LISTED RECORDS>
----------
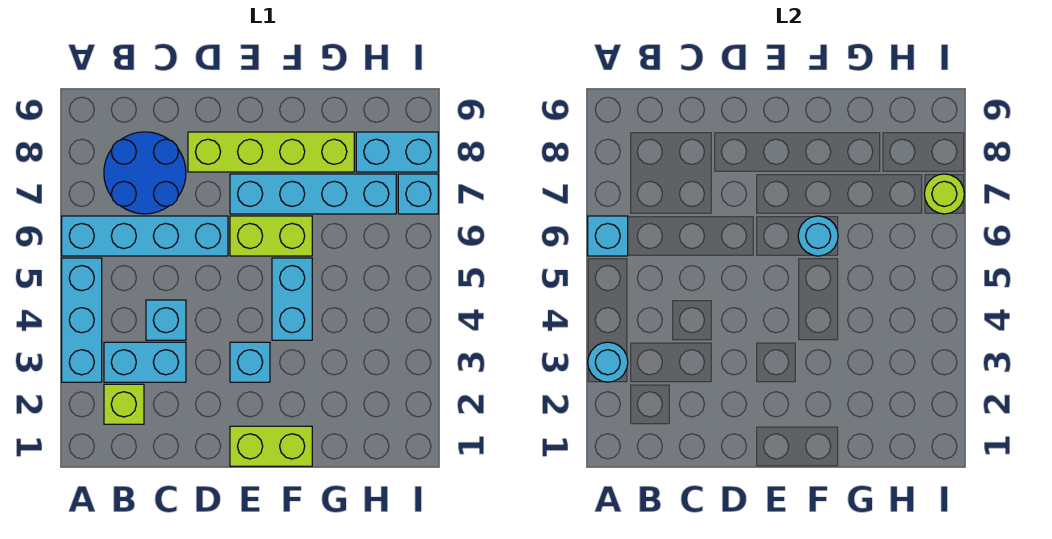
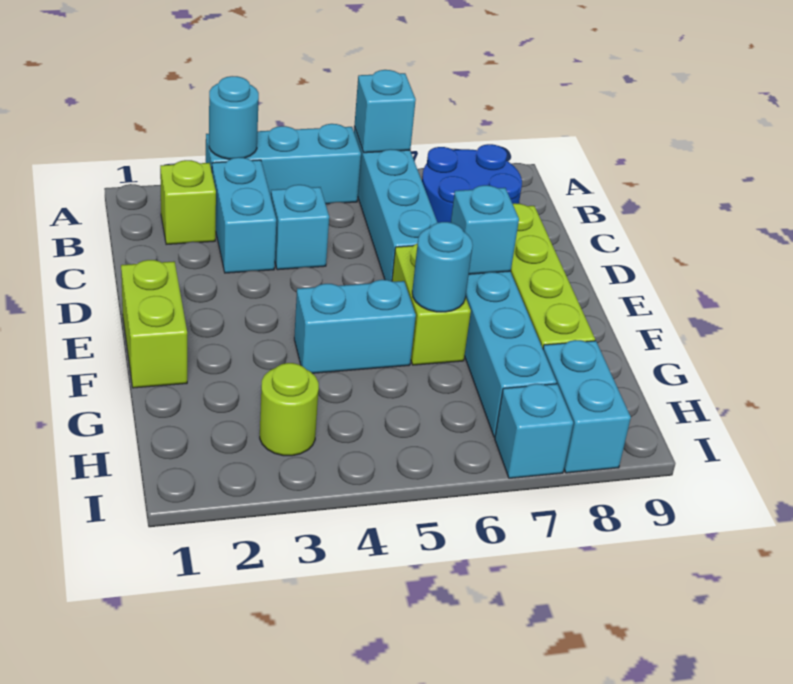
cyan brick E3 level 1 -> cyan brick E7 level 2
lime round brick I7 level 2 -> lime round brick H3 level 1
----------
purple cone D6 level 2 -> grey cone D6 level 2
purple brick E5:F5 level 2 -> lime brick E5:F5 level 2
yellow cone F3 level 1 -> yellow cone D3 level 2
----------
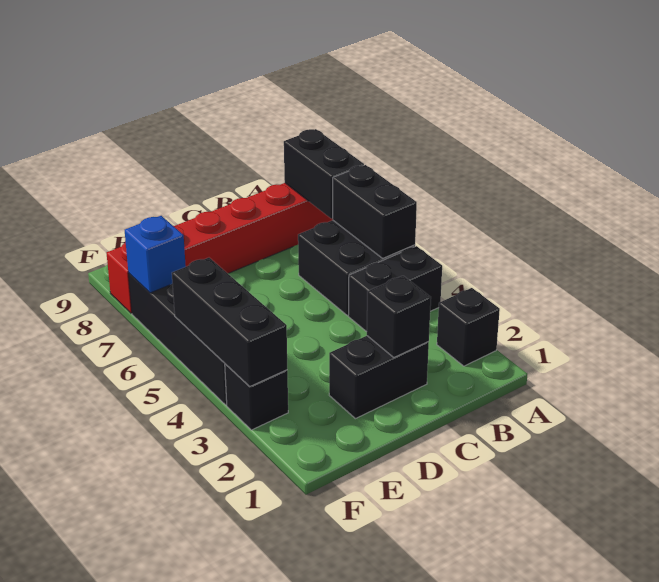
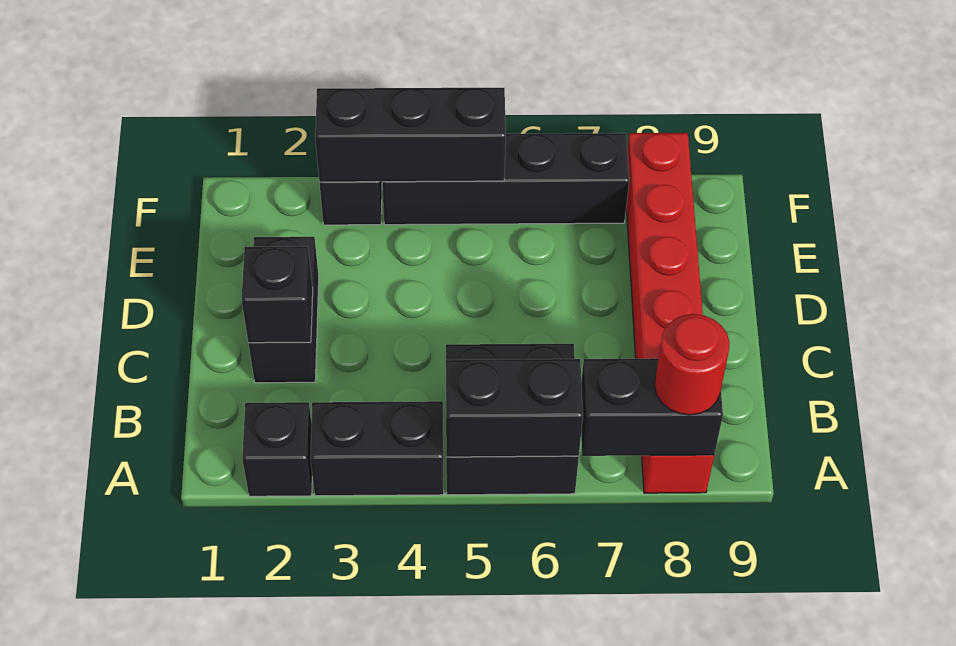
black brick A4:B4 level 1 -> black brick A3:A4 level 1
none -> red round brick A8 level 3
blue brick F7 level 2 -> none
----------
Set down, unchanged, only those lines above that fall between the line with "black brick A4:B4" and the line with "blue brick F7 level 2 -> none", the two end lines included.

black brick A4:B4 level 1 -> black brick A3:A4 level 1
none -> red round brick A8 level 3
blue brick F7 level 2 -> none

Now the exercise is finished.